- What you are asked to do: In the entries below, find the line with "grey brick E1:E3 level 1 -> none" and the line with "brown brick I4:I5". Repeat exactly everything between them, those two lines included, but not the pictures.

- Information given:
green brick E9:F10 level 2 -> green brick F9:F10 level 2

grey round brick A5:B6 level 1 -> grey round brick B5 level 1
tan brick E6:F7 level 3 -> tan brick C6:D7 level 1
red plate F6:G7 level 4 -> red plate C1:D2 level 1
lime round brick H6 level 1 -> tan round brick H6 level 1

---

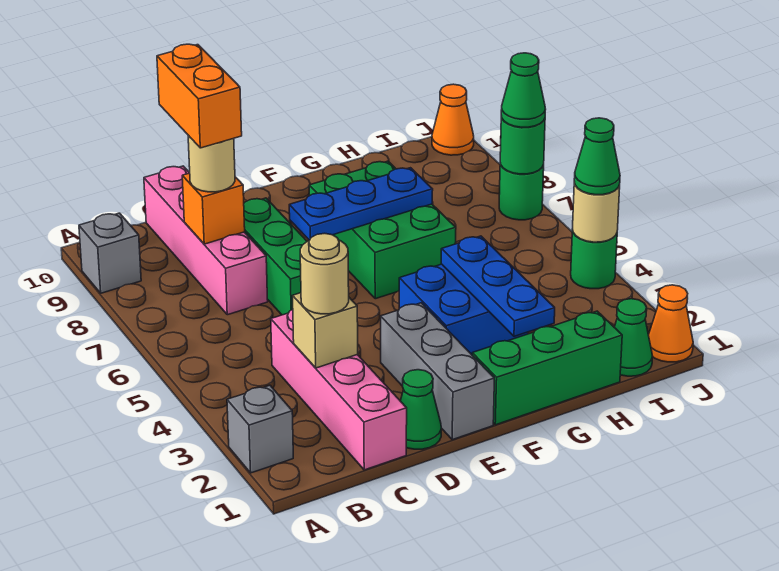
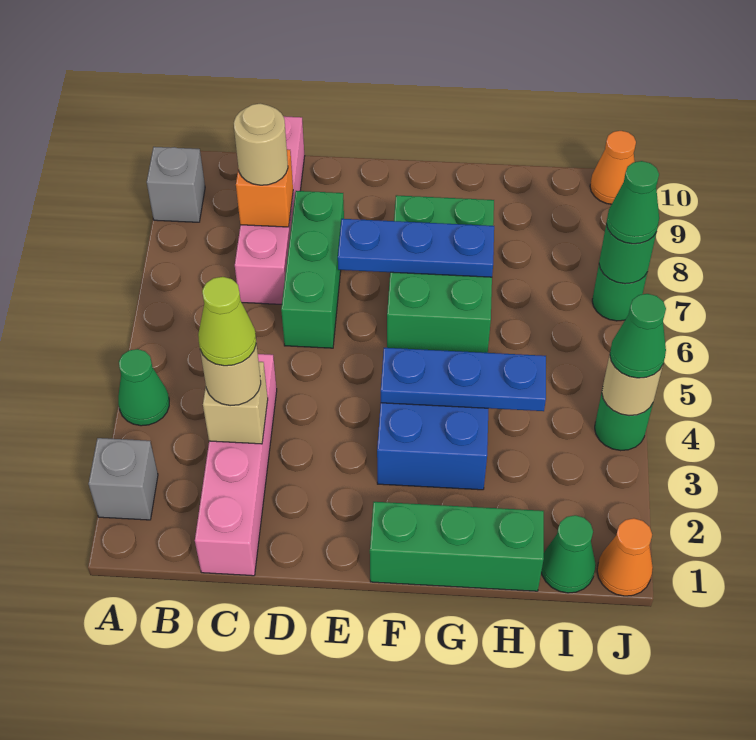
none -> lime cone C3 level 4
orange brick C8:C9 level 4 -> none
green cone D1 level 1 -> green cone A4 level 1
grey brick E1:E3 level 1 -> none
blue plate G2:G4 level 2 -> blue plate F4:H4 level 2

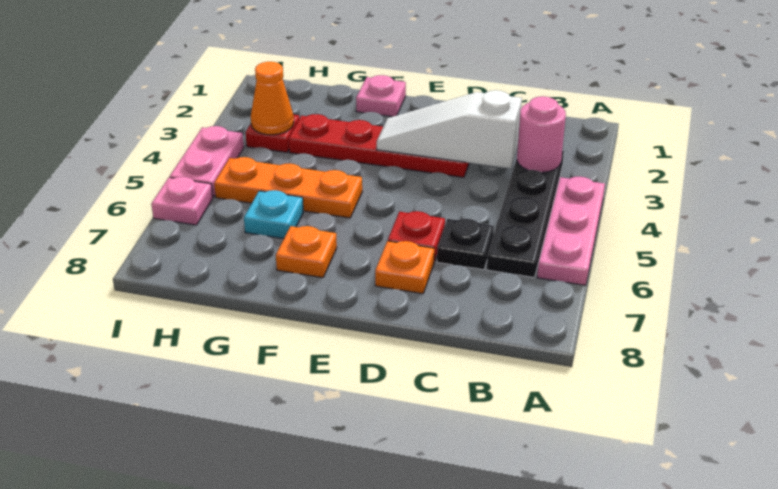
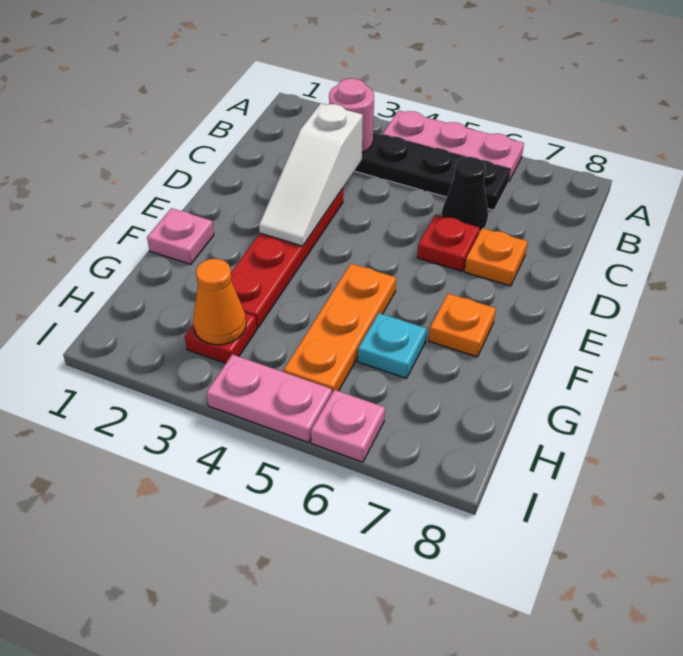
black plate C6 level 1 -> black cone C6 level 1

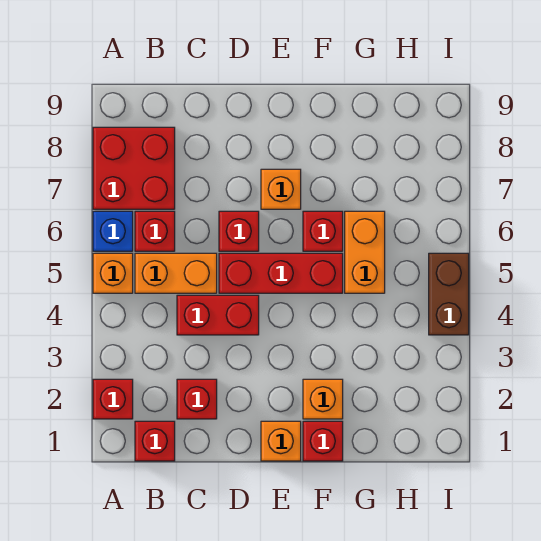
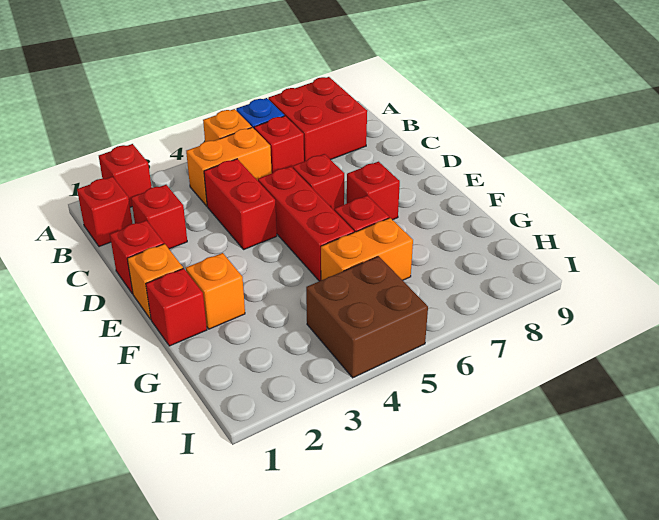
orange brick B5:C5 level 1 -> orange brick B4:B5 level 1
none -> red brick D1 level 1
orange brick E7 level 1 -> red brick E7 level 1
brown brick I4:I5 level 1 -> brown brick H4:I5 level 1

* * *

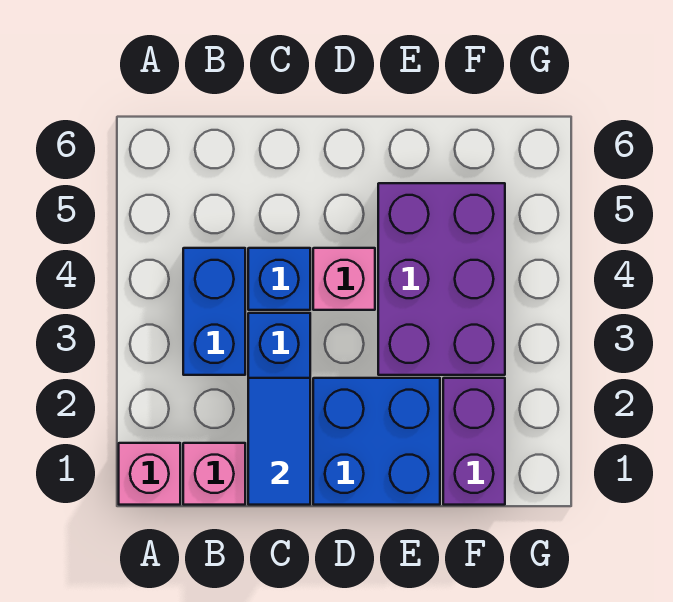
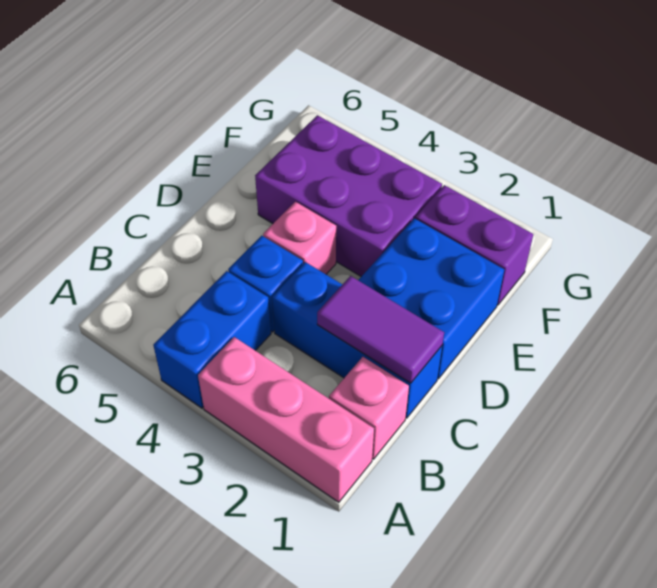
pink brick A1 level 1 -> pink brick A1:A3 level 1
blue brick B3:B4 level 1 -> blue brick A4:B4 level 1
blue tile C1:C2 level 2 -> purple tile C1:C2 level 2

- Answer to the exercise:
grey brick E1:E3 level 1 -> none
blue plate G2:G4 level 2 -> blue plate F4:H4 level 2

black plate C6 level 1 -> black cone C6 level 1

orange brick B5:C5 level 1 -> orange brick B4:B5 level 1
none -> red brick D1 level 1
orange brick E7 level 1 -> red brick E7 level 1
brown brick I4:I5 level 1 -> brown brick H4:I5 level 1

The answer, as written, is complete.